* [Required work]: Copy everything from "This is a 0.5" down to "road 4 (track): [(170,511),(31,385)]", substituting "aerial tile" for "aerial image" and changing nothing else.

* [Stored records]:
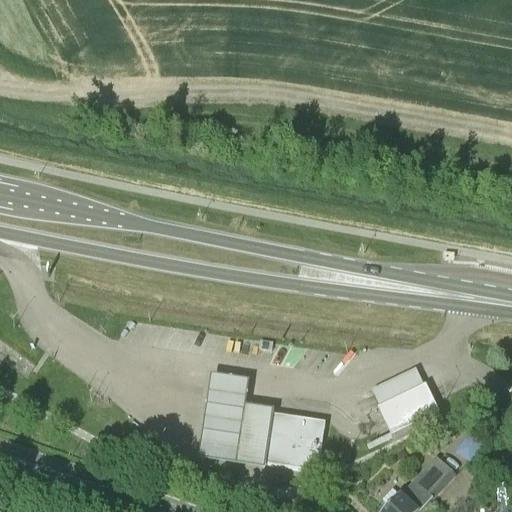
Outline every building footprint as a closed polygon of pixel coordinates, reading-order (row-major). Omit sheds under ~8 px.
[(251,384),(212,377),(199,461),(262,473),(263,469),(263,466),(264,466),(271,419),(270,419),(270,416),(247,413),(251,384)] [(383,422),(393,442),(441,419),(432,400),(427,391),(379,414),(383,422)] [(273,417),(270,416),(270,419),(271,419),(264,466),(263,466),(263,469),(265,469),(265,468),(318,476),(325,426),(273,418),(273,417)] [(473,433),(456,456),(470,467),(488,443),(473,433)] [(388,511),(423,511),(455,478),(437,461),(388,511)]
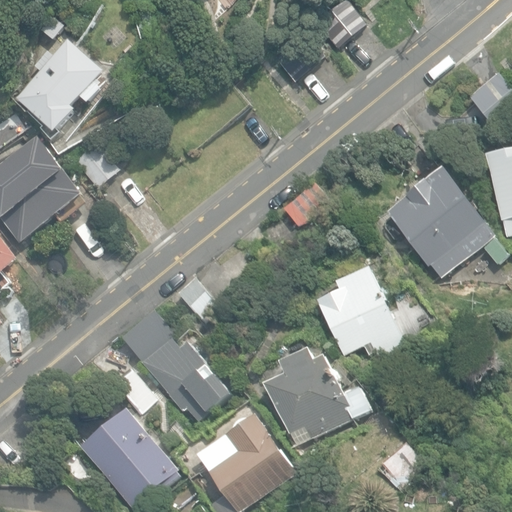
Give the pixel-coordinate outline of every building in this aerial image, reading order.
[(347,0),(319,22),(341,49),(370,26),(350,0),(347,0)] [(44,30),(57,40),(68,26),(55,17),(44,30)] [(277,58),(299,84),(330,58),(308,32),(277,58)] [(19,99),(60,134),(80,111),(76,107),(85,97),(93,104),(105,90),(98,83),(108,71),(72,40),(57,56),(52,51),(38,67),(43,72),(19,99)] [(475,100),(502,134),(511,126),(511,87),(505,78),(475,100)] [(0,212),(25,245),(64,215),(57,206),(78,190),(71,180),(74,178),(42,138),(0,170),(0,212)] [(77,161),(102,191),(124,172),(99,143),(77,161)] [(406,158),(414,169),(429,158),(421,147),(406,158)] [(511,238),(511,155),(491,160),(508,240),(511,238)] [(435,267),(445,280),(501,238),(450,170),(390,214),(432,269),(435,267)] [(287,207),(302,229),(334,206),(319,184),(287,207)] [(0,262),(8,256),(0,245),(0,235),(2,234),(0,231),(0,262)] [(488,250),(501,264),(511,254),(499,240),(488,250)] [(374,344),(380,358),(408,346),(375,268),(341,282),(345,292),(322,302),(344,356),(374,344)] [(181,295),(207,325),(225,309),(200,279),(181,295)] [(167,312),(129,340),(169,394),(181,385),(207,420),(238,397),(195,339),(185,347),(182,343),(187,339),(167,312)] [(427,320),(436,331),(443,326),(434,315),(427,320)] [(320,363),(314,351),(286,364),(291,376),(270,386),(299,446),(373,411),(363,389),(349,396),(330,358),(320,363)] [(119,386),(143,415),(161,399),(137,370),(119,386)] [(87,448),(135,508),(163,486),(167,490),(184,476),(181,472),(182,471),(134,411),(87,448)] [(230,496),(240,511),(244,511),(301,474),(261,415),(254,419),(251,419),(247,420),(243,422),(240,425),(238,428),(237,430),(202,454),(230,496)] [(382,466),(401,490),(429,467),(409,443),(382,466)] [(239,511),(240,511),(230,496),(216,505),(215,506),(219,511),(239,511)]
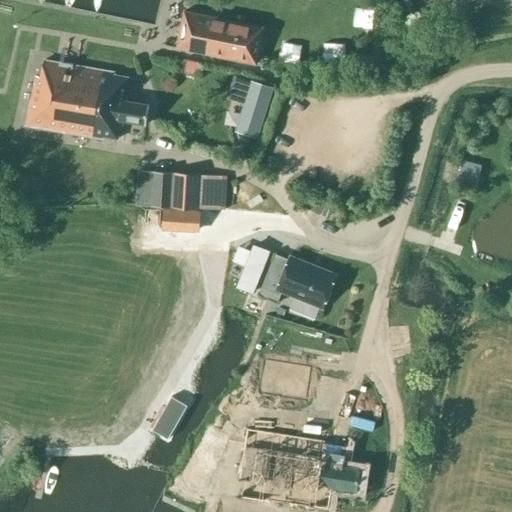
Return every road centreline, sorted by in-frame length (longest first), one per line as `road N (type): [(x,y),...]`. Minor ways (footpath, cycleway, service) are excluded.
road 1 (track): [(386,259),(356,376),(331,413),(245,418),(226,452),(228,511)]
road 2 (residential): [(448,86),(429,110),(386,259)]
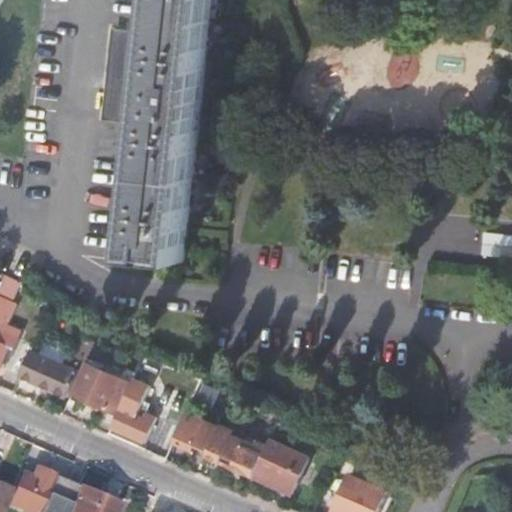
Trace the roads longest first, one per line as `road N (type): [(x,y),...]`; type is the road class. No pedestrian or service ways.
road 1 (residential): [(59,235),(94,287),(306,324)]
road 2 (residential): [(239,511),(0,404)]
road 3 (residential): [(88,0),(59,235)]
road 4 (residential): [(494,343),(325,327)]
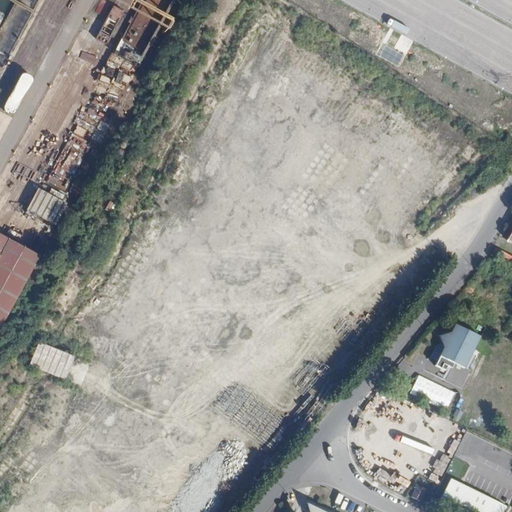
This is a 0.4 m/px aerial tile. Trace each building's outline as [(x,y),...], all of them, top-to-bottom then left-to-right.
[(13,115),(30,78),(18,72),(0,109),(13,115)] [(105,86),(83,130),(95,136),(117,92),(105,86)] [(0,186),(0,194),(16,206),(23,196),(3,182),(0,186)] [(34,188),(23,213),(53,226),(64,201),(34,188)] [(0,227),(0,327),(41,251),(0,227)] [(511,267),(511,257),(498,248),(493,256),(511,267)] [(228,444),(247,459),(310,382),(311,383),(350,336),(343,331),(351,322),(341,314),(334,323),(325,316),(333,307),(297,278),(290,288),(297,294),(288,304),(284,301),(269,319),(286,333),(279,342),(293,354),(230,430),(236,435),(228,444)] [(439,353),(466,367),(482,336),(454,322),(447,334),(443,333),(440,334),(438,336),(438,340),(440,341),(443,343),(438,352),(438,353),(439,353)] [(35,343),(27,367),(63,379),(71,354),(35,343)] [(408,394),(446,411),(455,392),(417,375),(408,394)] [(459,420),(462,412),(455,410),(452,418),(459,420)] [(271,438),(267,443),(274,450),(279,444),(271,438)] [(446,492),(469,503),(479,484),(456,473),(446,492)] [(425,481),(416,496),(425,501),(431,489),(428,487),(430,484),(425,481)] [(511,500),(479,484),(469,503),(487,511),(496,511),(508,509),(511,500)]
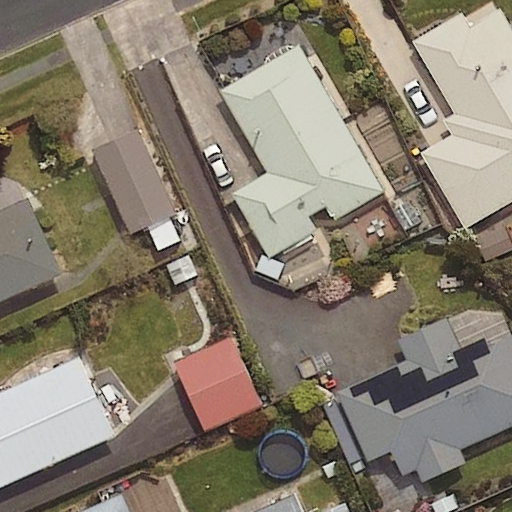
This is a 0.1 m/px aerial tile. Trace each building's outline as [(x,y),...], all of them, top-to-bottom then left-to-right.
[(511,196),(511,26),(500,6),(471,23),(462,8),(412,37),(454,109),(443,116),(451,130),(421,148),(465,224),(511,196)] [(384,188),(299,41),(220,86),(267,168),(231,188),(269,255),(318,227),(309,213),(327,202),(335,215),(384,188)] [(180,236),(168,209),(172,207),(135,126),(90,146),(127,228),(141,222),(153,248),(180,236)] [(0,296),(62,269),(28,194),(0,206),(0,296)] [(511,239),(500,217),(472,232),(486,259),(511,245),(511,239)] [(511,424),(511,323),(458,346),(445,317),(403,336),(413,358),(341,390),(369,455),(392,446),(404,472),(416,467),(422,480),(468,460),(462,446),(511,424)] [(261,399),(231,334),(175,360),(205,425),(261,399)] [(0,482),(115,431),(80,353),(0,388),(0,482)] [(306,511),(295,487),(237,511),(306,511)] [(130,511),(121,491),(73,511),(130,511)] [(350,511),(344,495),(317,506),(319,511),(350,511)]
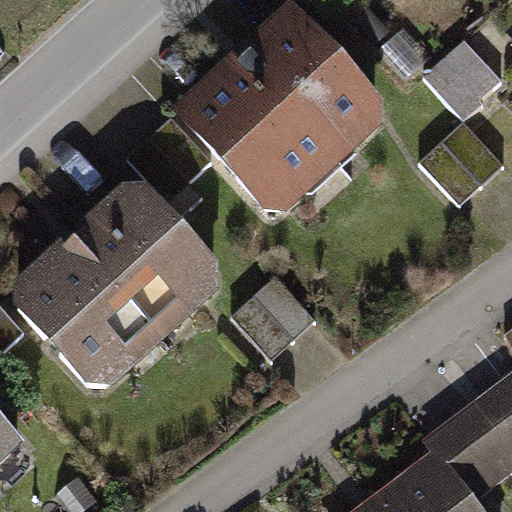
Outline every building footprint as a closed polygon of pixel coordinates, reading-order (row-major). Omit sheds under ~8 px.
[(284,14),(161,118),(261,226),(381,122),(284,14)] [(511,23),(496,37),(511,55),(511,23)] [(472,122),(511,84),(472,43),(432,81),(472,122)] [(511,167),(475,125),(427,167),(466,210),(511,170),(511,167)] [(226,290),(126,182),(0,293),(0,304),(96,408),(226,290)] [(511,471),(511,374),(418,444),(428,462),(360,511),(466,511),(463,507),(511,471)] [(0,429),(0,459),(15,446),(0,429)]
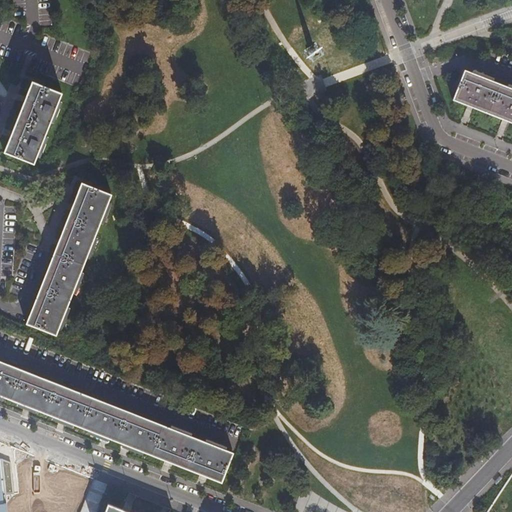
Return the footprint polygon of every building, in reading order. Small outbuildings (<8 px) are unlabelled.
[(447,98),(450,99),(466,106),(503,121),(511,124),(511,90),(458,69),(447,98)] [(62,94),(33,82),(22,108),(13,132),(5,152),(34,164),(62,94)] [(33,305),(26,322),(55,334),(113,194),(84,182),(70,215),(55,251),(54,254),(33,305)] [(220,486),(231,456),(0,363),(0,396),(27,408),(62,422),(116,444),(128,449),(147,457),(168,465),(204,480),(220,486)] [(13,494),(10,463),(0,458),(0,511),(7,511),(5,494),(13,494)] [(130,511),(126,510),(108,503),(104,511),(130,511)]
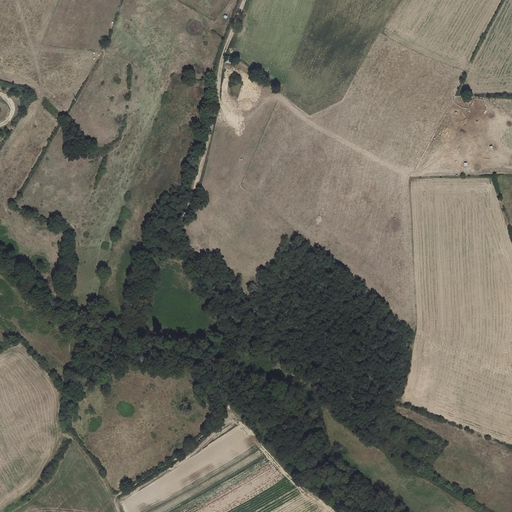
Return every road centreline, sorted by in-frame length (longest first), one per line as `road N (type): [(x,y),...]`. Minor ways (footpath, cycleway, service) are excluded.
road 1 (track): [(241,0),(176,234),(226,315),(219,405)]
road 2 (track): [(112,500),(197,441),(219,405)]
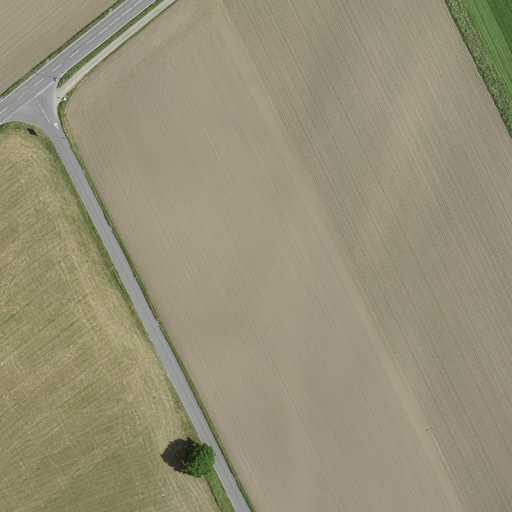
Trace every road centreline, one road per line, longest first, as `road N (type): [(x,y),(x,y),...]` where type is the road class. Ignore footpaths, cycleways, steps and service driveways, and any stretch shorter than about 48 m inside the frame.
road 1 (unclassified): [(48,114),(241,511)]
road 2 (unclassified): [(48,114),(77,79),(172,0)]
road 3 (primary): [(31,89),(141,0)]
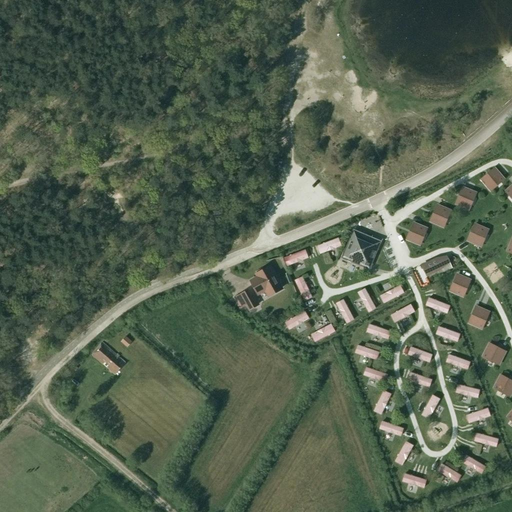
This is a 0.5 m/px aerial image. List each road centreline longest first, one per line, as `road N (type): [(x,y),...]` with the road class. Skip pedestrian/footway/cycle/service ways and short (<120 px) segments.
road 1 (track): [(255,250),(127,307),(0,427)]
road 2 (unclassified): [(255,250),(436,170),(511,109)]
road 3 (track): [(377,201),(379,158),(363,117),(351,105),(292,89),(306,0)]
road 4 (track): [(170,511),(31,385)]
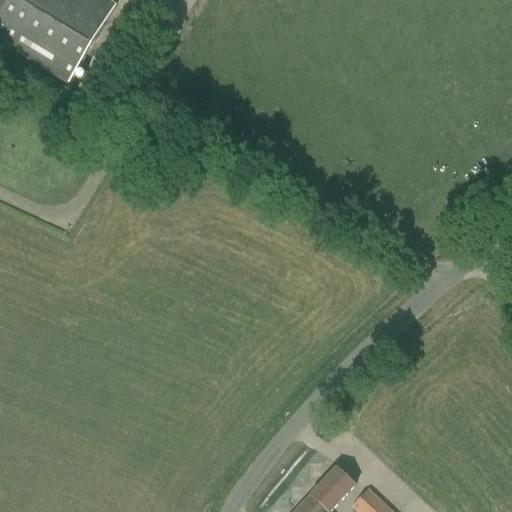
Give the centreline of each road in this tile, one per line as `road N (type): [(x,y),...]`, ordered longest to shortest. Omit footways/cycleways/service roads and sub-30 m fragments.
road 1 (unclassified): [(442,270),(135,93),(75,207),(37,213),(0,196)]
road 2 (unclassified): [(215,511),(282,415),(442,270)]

* [Answer to the task]:
This is a 0.5 m/px aerial tile. List each road centreline longest first, one per line, as `road N (type): [(x,y),...]` with the road class. Skip pedestrian/footway/cycle/service ways and short (<120 px) segments.
road 1 (track): [(255,250),(127,307),(0,427)]
road 2 (unclassified): [(255,250),(436,170),(511,109)]
road 3 (track): [(377,201),(379,158),(363,117),(351,105),(292,89),(306,0)]
road 4 (track): [(170,511),(31,385)]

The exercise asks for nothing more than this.